Goal of the exercise – Counting only lines below that contain the string "none", give the total as a single number.

Data to process –

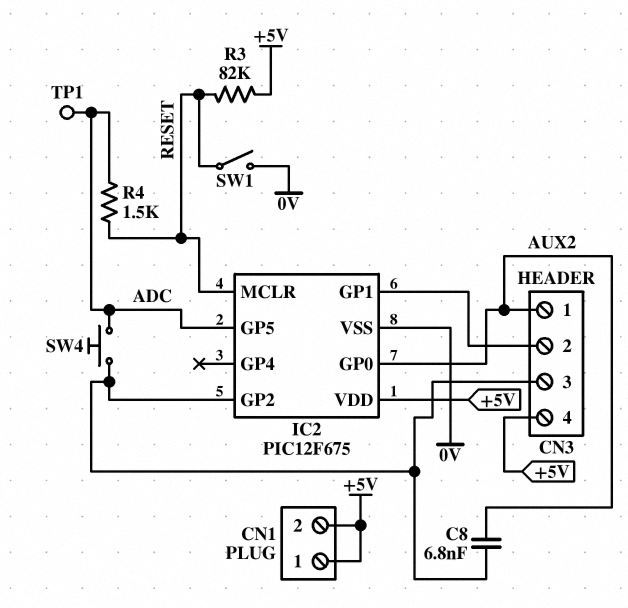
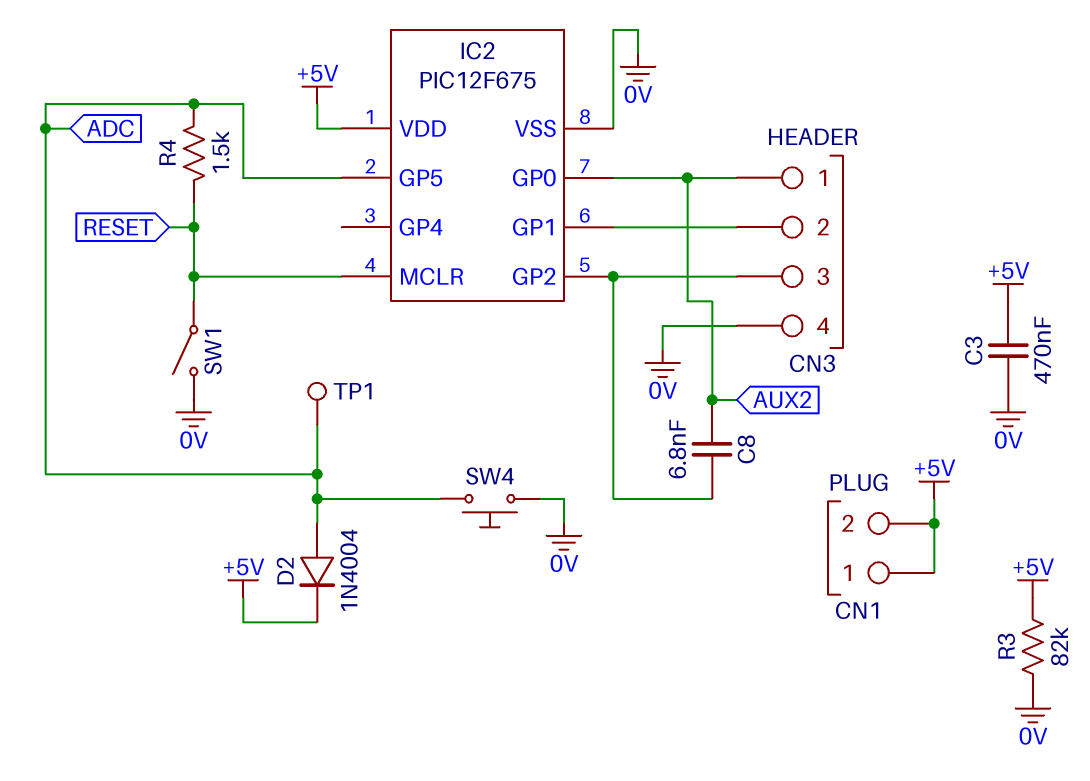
C3: none -> 470nF (+5V, 0V)
CN3 pin 4: +5V -> 0V
D2: none -> diode 1N4004 (A ADC, K +5V)
R3: 82k (+5V, RESET) -> 82k (+5V, 0V)
SW4: button (ADC, CN3/3) -> button (0V, ADC)

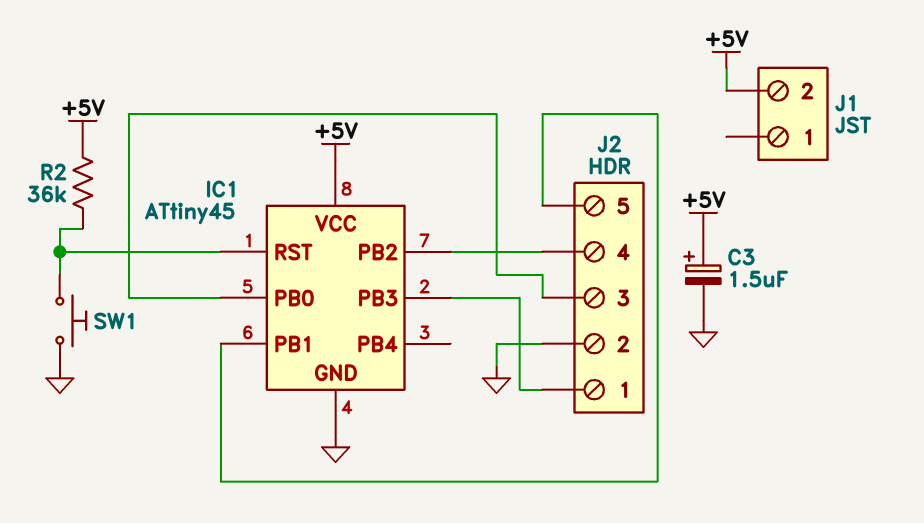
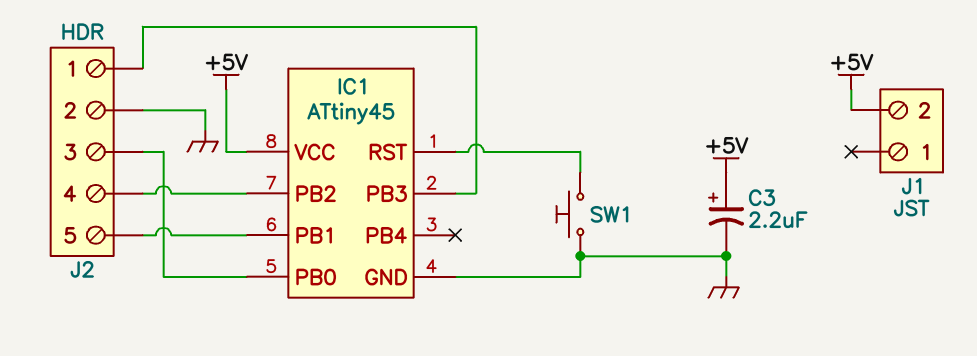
C3: 1.5uF (plus +5V, minus GND) -> 2.2uF (plus +5V, minus GND)
R2: 36k (+5V, IC1/RST) -> none

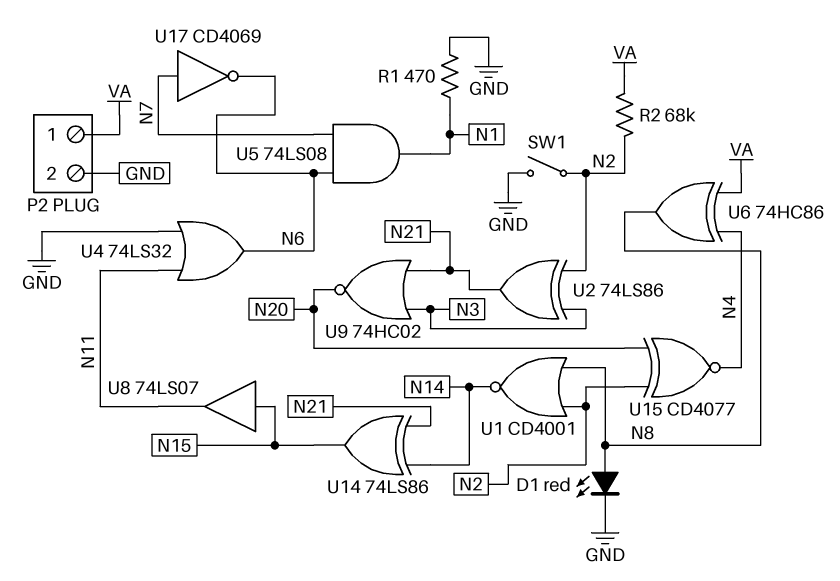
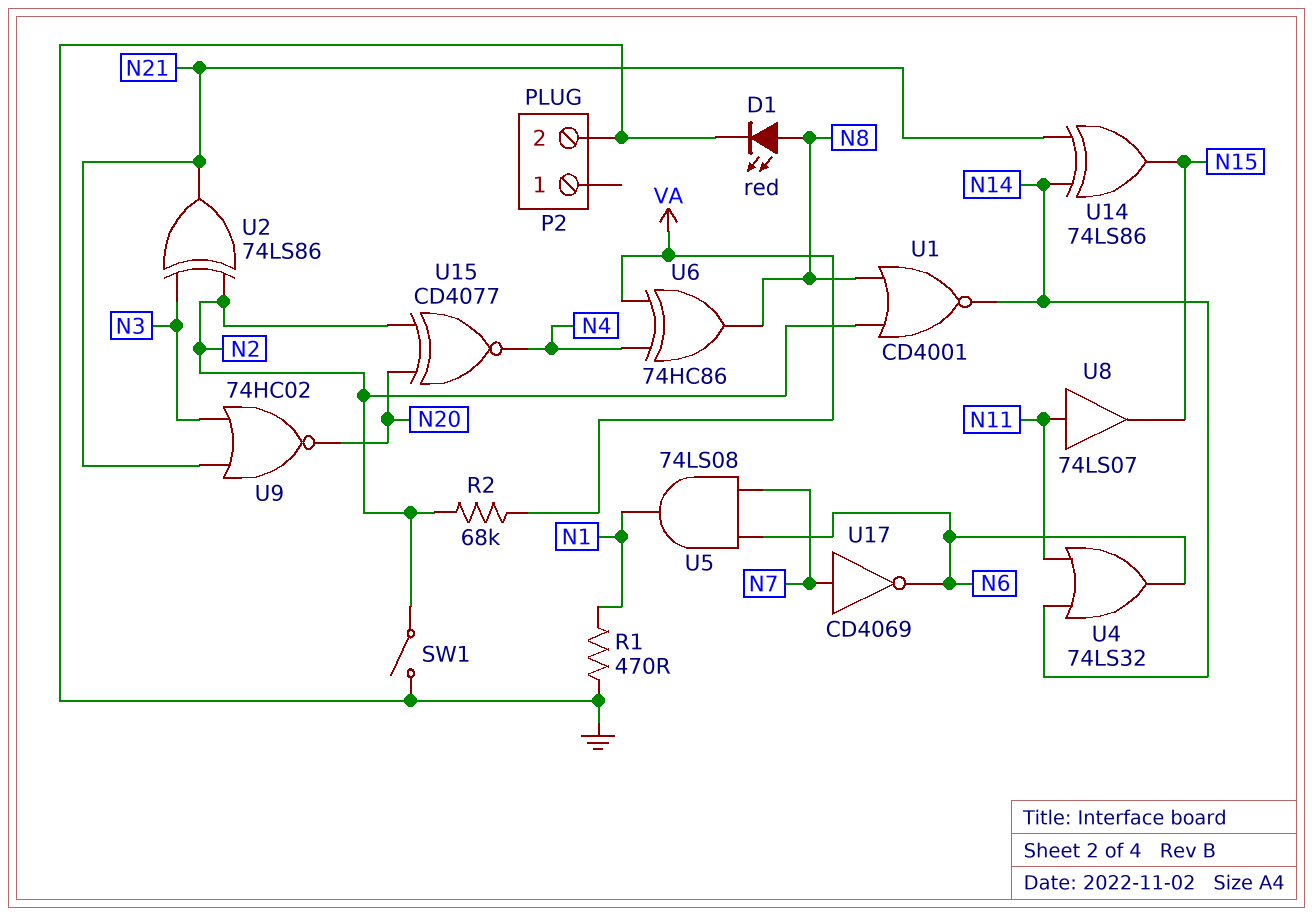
P2 pin 1: VA -> none
U4: OR 74LS32 (in GND, in N11, out N6) -> OR 74LS32 (in N11, in N14, out N6)
U8: buffer 74LS07 (in N15, out N11) -> buffer 74LS07 (in N11, out N15)

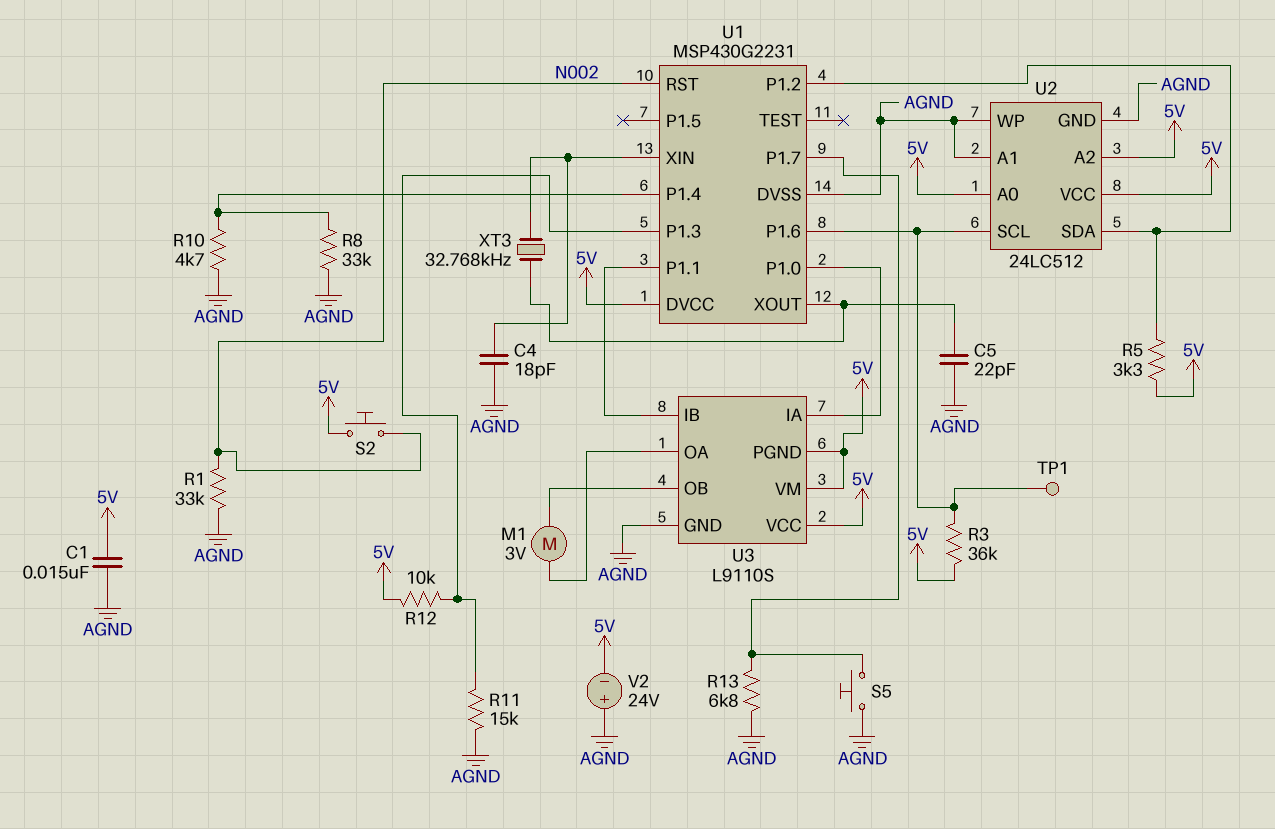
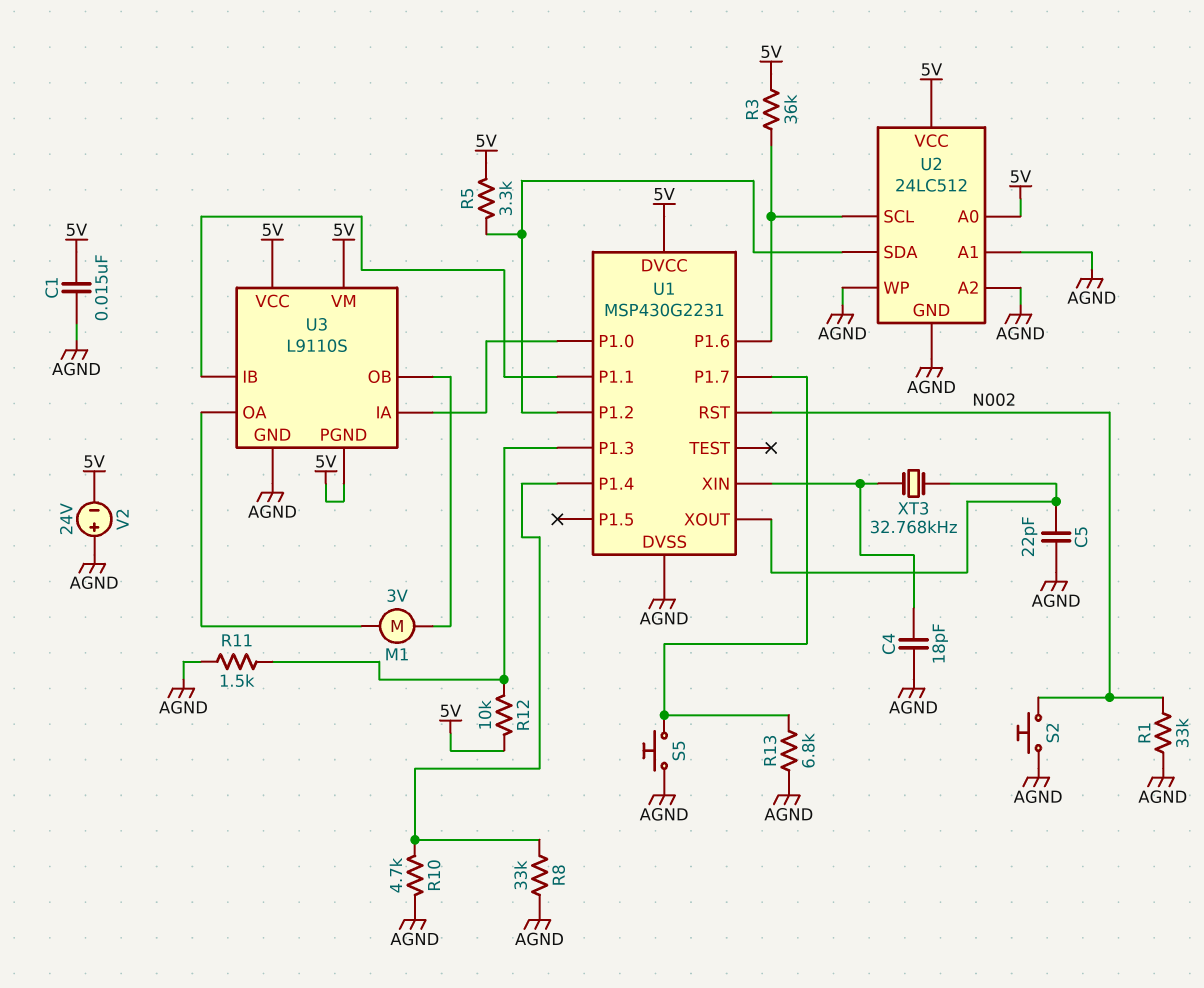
R11: 15k (AGND, U1/P1.3) -> 1.5k (AGND, U1/P1.3)
S2: button (5V, N002) -> button (AGND, N002)
TP1: test point (U1/P1.6) -> none
U2 pin A2: 5V -> AGND

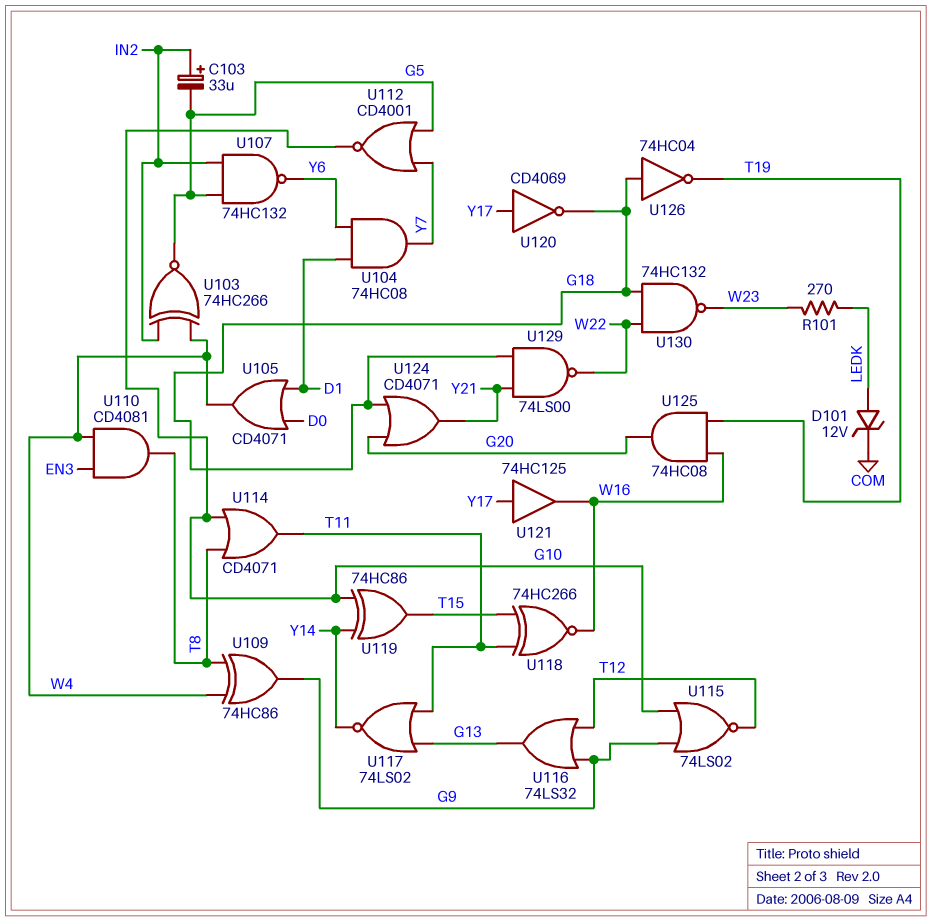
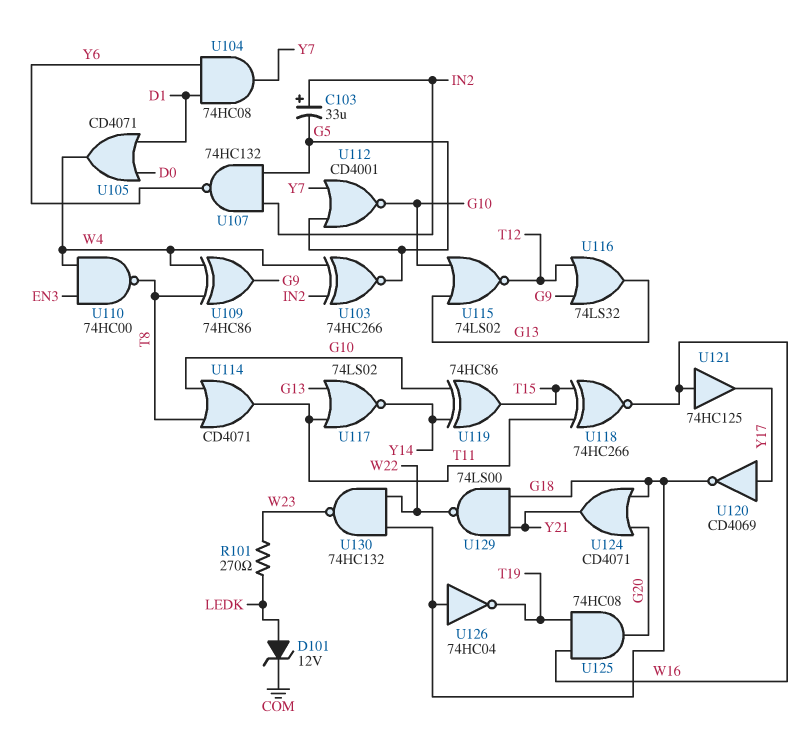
U110: AND CD4081 (in EN3, in W4, out T8) -> NAND 74HC00 (in EN3, in W4, out T8)
U115: NOR 74LS02 (in G9, in G10, out T12) -> NOR 74LS02 (in G10, in G13, out T12)
U121: buffer 74HC125 (in Y17, out W16) -> buffer 74HC125 (in W16, out Y17)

Solution to the problem – 5